What to work on:
Lines before the one containing "swapped: white box" are left out; output the rest of the data exactly, through the final line.

Source data:
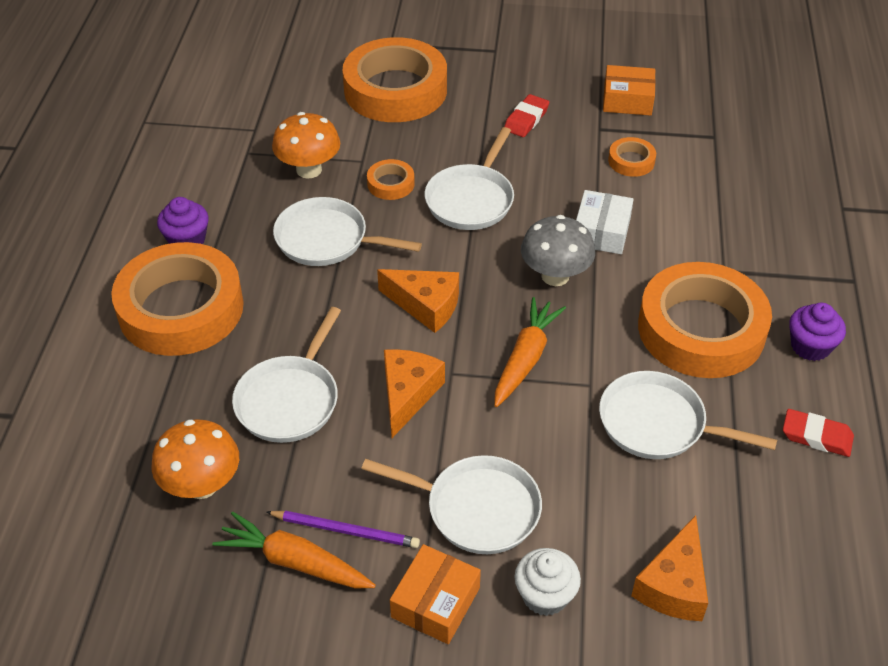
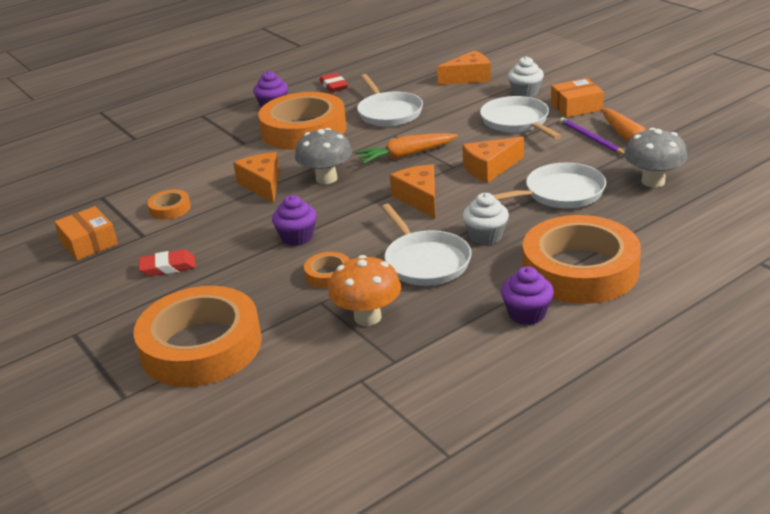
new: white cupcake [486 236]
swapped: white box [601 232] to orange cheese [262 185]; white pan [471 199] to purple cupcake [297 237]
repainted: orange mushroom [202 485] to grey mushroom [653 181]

Response area:
swapped: white box [601 232] to orange cheese [262 185]; white pan [471 199] to purple cupcake [297 237]
repainted: orange mushroom [202 485] to grey mushroom [653 181]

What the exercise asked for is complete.